ASSIGNMENT:
Transcribe every entry verbatim; omit pictures.

[Scene difference descriptions]

+++++

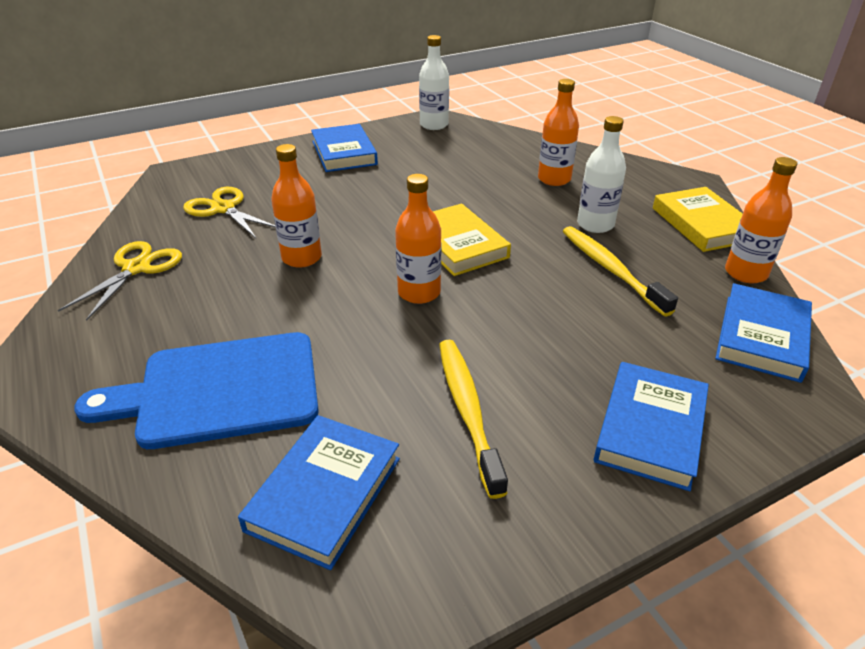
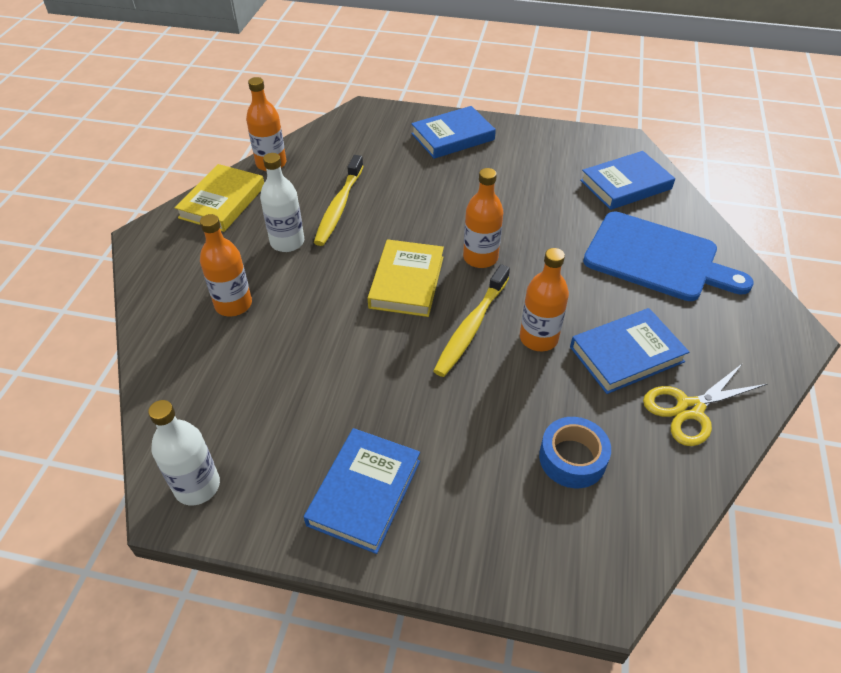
camera: 140 degrees left, 10 degrees up
(223, 208) = (572, 458): yellow scissors -> blue tape
(467, 410) = (526, 182): yellow toothbrush -> yellow toothbrush (471, 327)
(761, 337) = (334, 137): blue book -> blue book (626, 354)

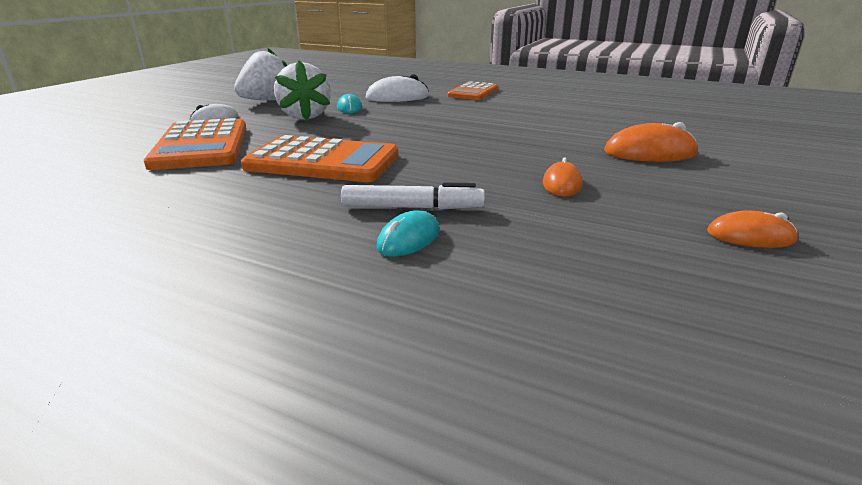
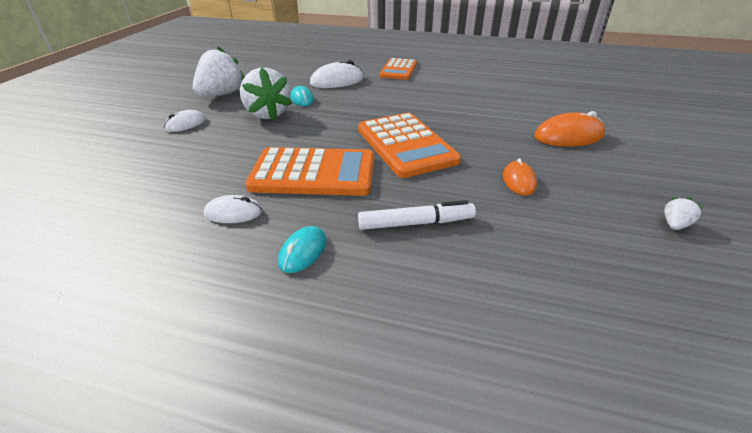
camera: 10 degrees left, 10 degrees up
(201, 146) = (193, 163): orange calculator -> orange calculator (405, 145)
(215, 184) = (233, 213): none -> white mouse
(409, 239) = (430, 261): turquoise mouse -> turquoise mouse (303, 251)
(750, 236) = (674, 225): orange mouse -> white strawberry

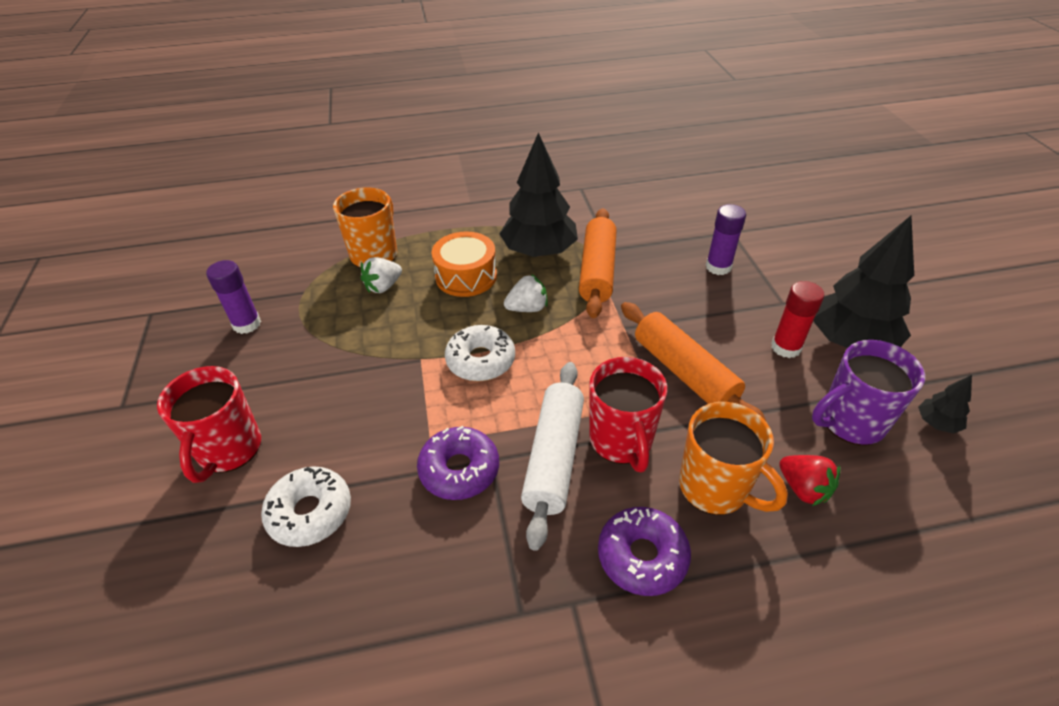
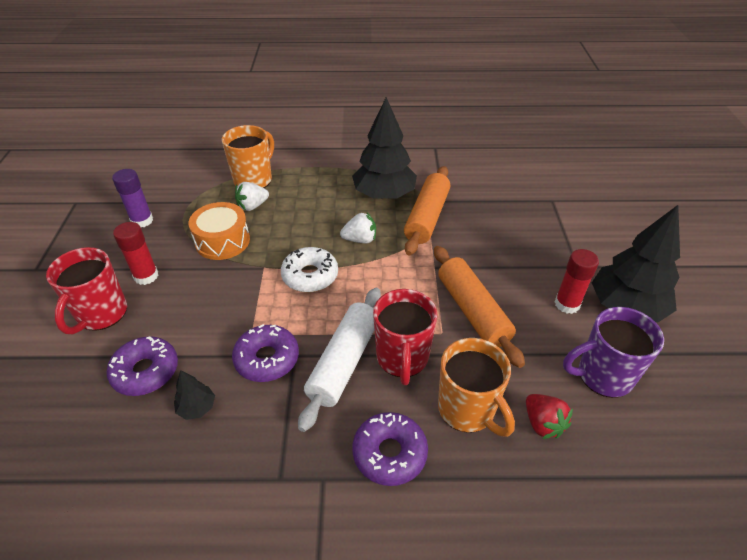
camera: 10 degrees right, 0 degrees up
(273, 392) = (146, 276): none -> red glue stick
(310, 512) = (146, 371): white donut -> purple donut
(466, 276) = (319, 207): orange drum -> orange drum (222, 241)
(718, 267) = (530, 228): purple glue stick -> none
(937, 423) = (681, 389): black tree -> black tree (197, 408)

+++++

RESPONSE BOX:
camera: 140 degrees left, 10 degrees up
(223, 208) = (572, 458): yellow scissors -> blue tape
(467, 410) = (526, 182): yellow toothbrush -> yellow toothbrush (471, 327)
(761, 337) = (334, 137): blue book -> blue book (626, 354)

camera: 10 degrees left, 10 degrees up
(201, 146) = (193, 163): orange calculator -> orange calculator (405, 145)
(215, 184) = (233, 213): none -> white mouse
(409, 239) = (430, 261): turquoise mouse -> turquoise mouse (303, 251)
(750, 236) = (674, 225): orange mouse -> white strawberry

camera: 10 degrees right, 0 degrees up
(273, 392) = (146, 276): none -> red glue stick
(310, 512) = (146, 371): white donut -> purple donut
(466, 276) = (319, 207): orange drum -> orange drum (222, 241)
(718, 267) = (530, 228): purple glue stick -> none
(937, 423) = (681, 389): black tree -> black tree (197, 408)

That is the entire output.